Problem description →
Without the pictures, write the listing out again exactly as it appears.

Dataset entries →
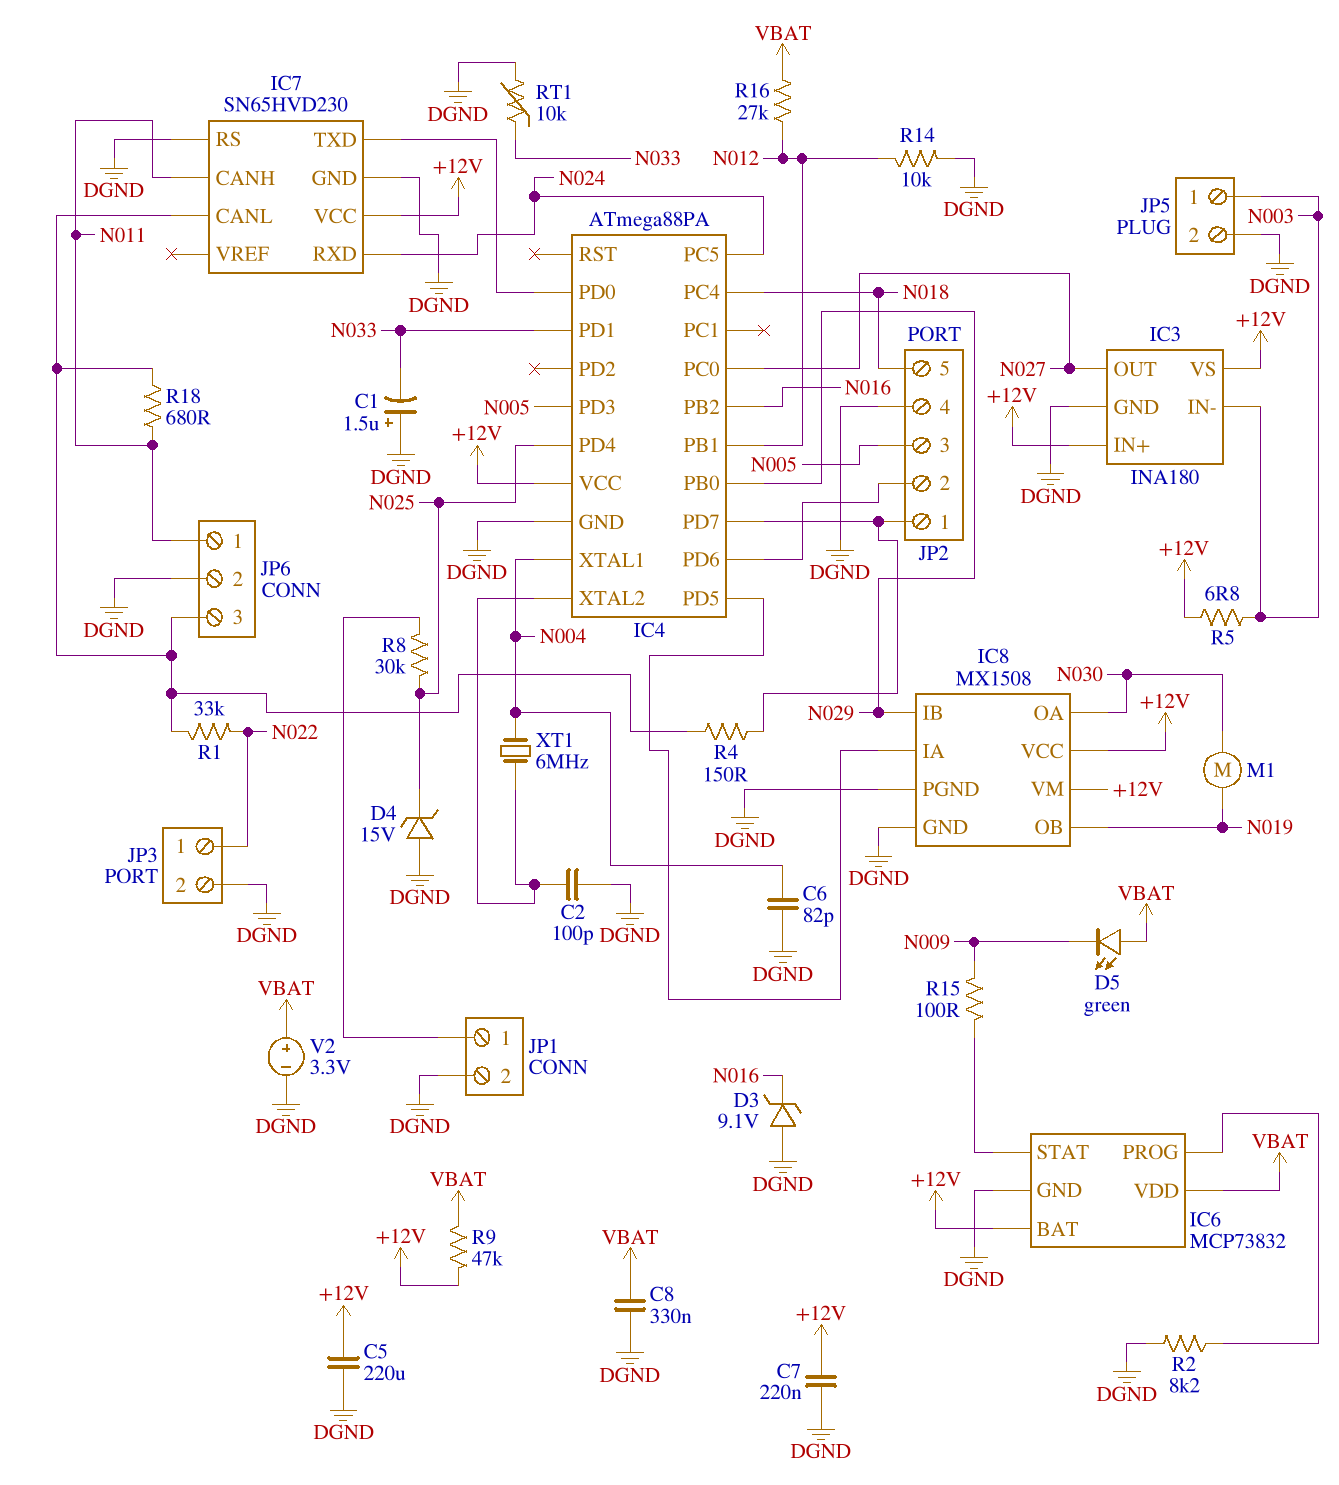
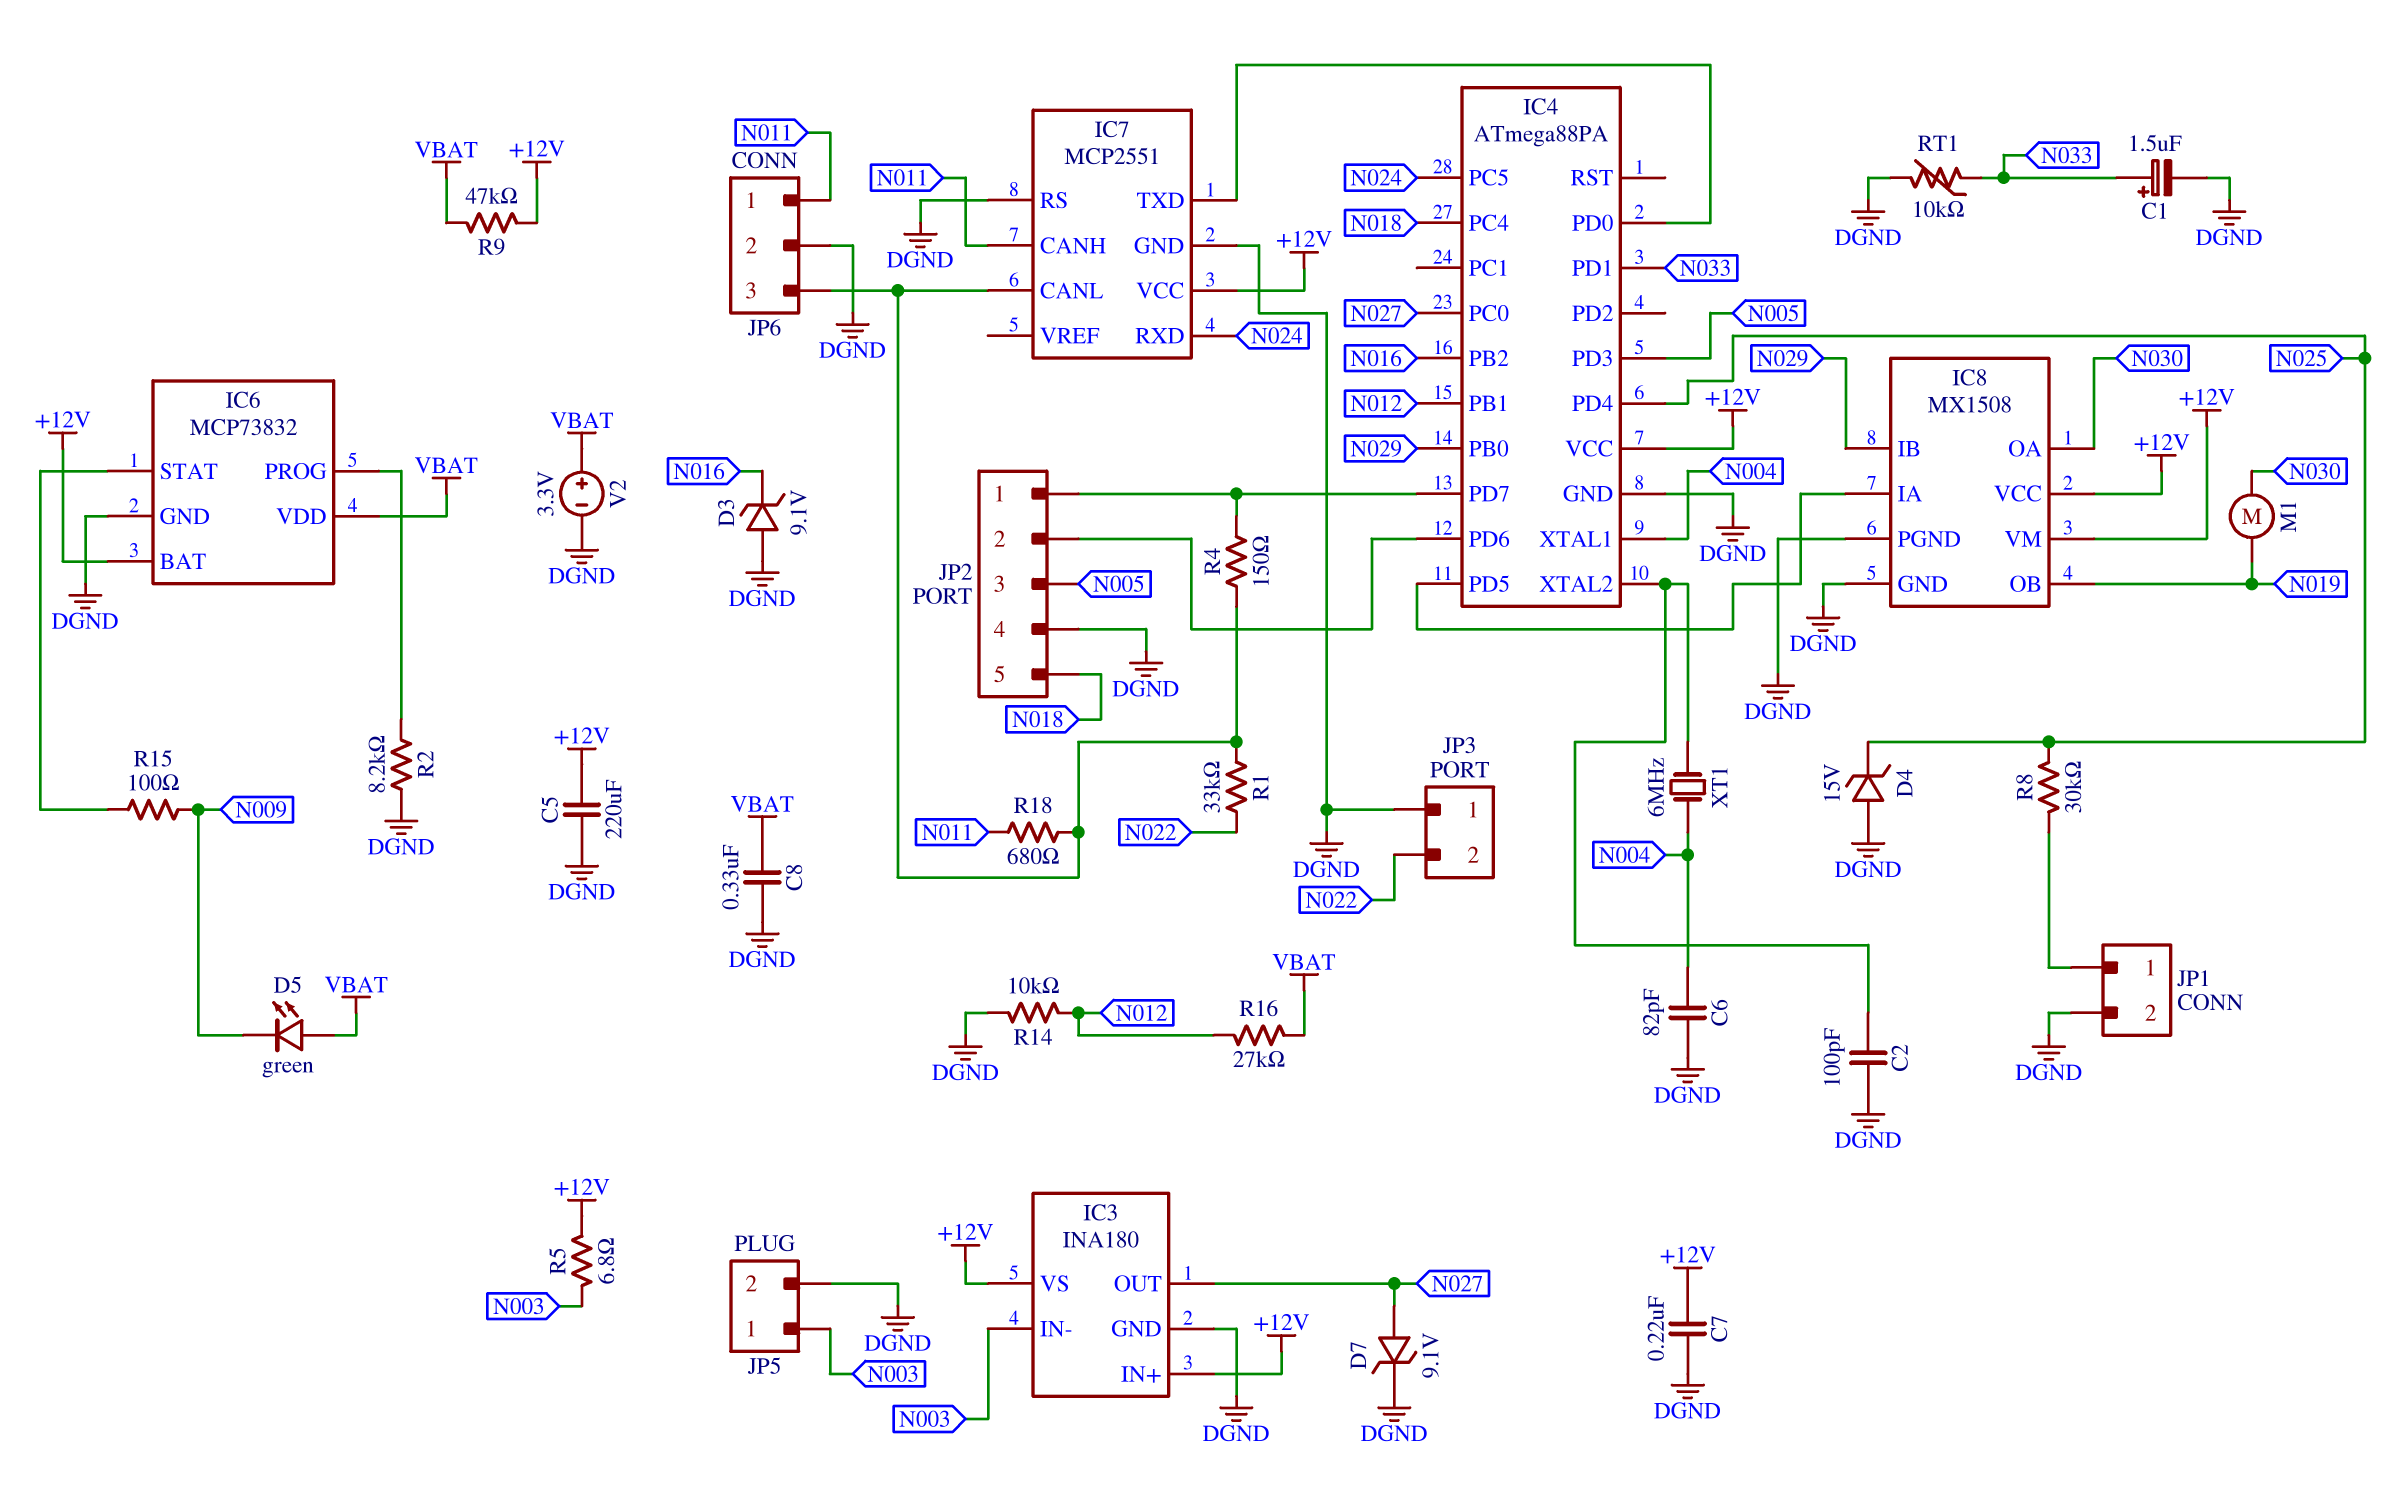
C1: 1.5uF (plus DGND, minus N033) -> 1.5uF (plus N033, minus DGND)
D7: none -> zener 9.1V (A N027, K DGND)
IC7: SN65HVD230 -> MCP2551
JP3 pin 1: N022 -> DGND
JP3 pin 2: DGND -> N022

Expected answer →
C1: 1.5uF (plus DGND, minus N033) -> 1.5uF (plus N033, minus DGND)
D7: none -> zener 9.1V (A N027, K DGND)
IC7: SN65HVD230 -> MCP2551
JP3 pin 1: N022 -> DGND
JP3 pin 2: DGND -> N022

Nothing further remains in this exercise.